Items from a dataset:

——

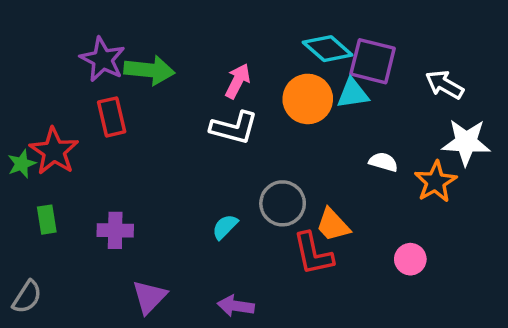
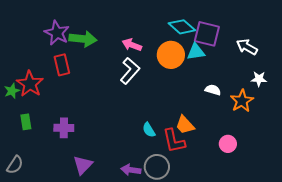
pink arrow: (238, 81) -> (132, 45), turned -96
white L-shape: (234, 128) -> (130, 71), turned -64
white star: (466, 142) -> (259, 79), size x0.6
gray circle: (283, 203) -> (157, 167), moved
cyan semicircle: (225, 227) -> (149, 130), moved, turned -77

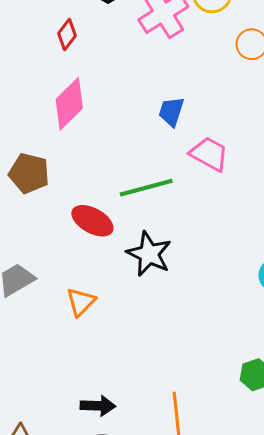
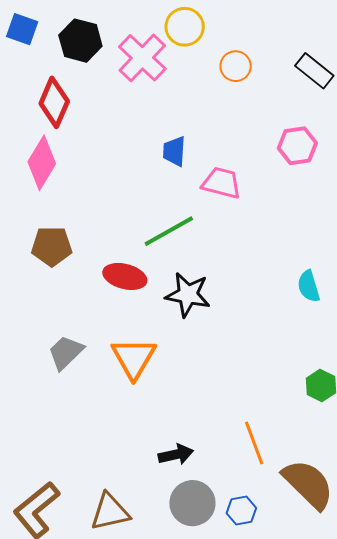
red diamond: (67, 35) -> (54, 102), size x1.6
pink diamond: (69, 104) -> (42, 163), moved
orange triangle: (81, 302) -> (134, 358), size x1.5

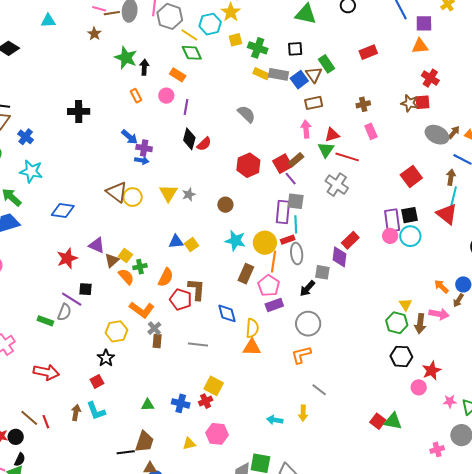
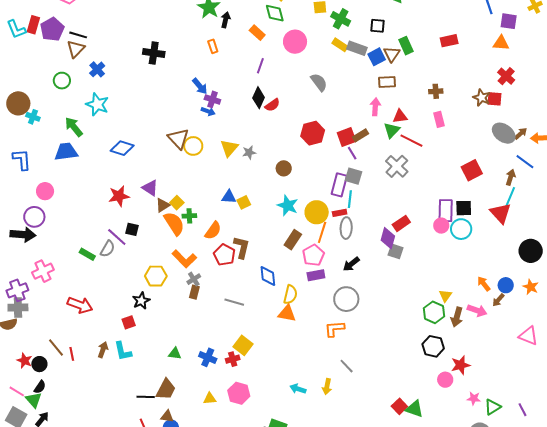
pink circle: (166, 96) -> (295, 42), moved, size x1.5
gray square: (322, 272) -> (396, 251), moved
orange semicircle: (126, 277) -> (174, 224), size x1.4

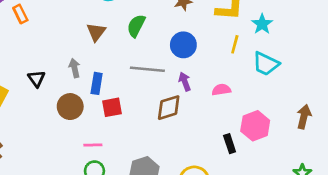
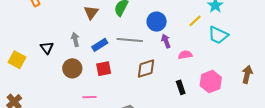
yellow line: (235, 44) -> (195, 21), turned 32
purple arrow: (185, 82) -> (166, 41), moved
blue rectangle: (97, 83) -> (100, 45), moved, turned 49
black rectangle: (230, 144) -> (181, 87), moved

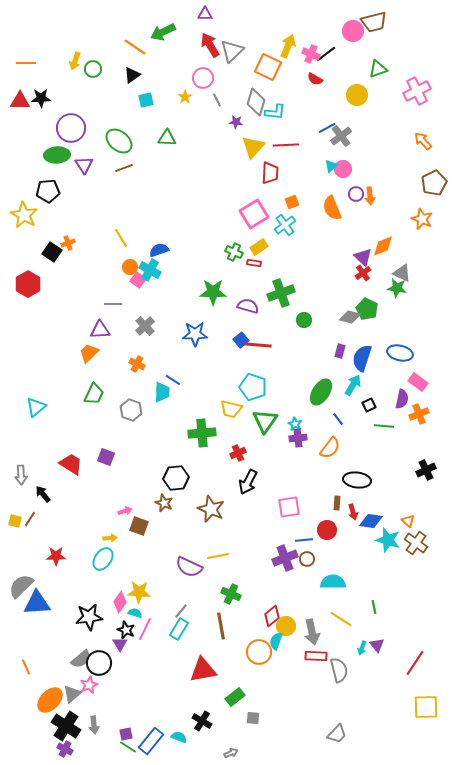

——

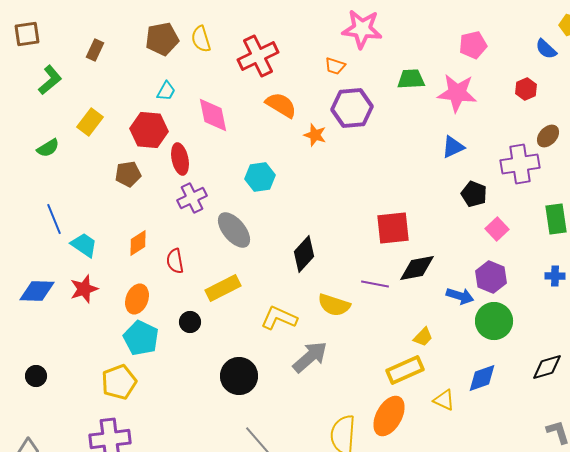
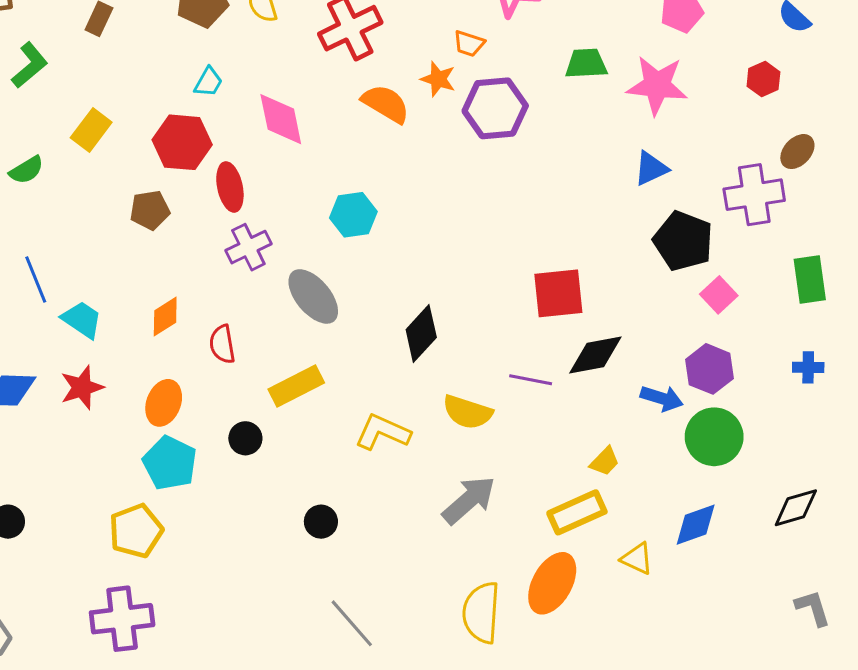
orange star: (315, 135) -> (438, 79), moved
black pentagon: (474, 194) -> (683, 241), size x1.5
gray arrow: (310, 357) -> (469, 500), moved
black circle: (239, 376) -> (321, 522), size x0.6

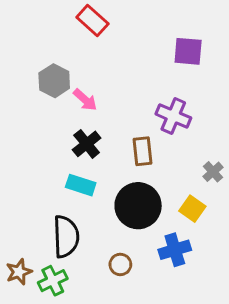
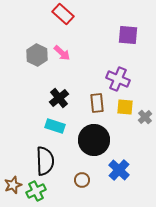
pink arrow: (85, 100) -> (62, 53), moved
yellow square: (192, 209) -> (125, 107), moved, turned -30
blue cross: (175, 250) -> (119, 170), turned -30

——

Task goal: Out of the records above, please copy exactly the lines from the line with "pink diamond: (69, 104) -> (42, 163), moved" up to and including the line with "black rectangle: (230, 144)", minus the pictures.

Answer box:
pink diamond: (69, 104) -> (42, 163), moved
orange triangle: (81, 302) -> (134, 358), size x1.5

pink circle: (166, 96) -> (295, 42), moved, size x1.5
gray square: (322, 272) -> (396, 251), moved
orange semicircle: (126, 277) -> (174, 224), size x1.4

yellow line: (235, 44) -> (195, 21), turned 32
purple arrow: (185, 82) -> (166, 41), moved
blue rectangle: (97, 83) -> (100, 45), moved, turned 49
black rectangle: (230, 144) -> (181, 87), moved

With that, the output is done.